** Requirement **
Hand back the entries exactly as written, minus every picture.
>>>
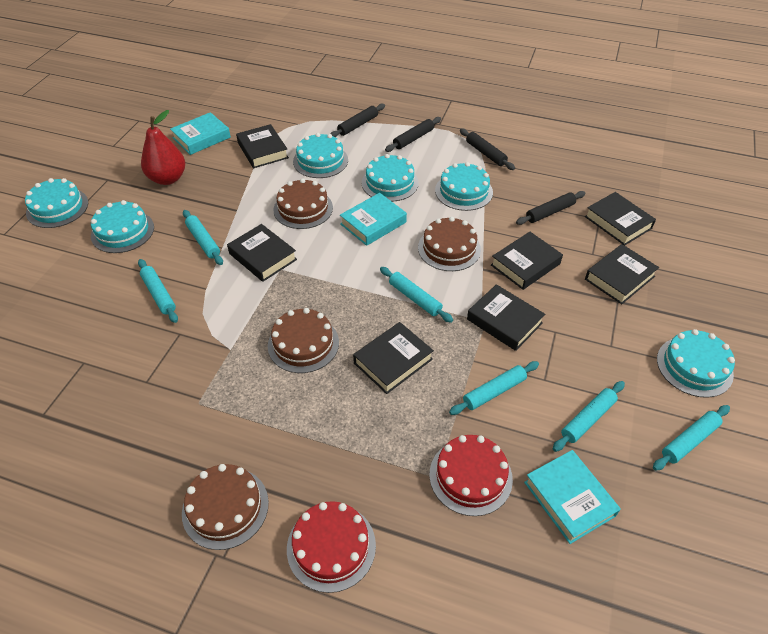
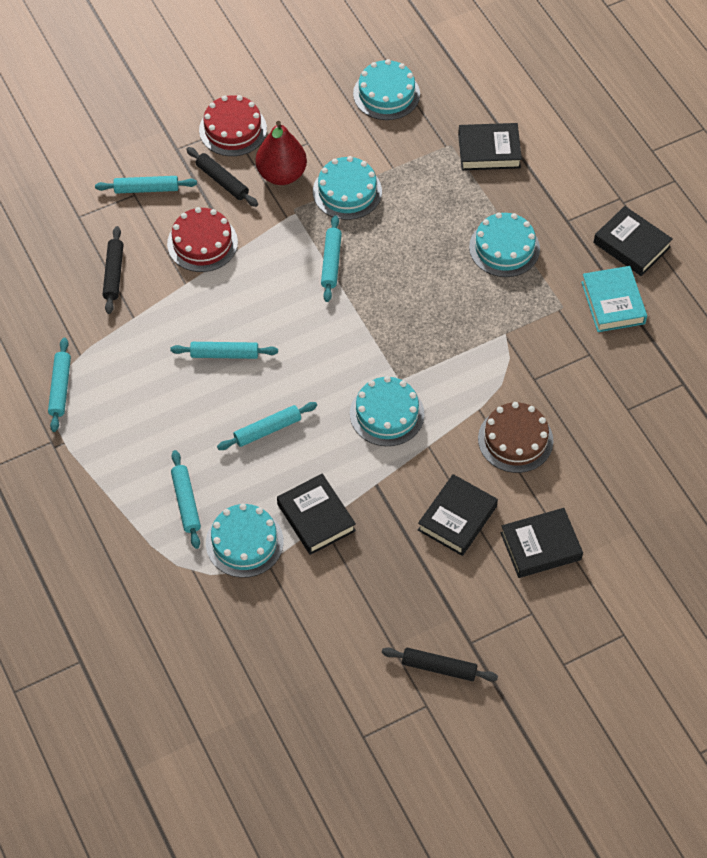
black book: 7 -> 5
black rolling pin: 4 -> 3
brown cake: 4 -> 1
turquoise book: 3 -> 1
turquoise cake: 6 -> 5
<<<
** Exercise result **
black book: 7 -> 5
black rolling pin: 4 -> 3
brown cake: 4 -> 1
turquoise book: 3 -> 1
turquoise cake: 6 -> 5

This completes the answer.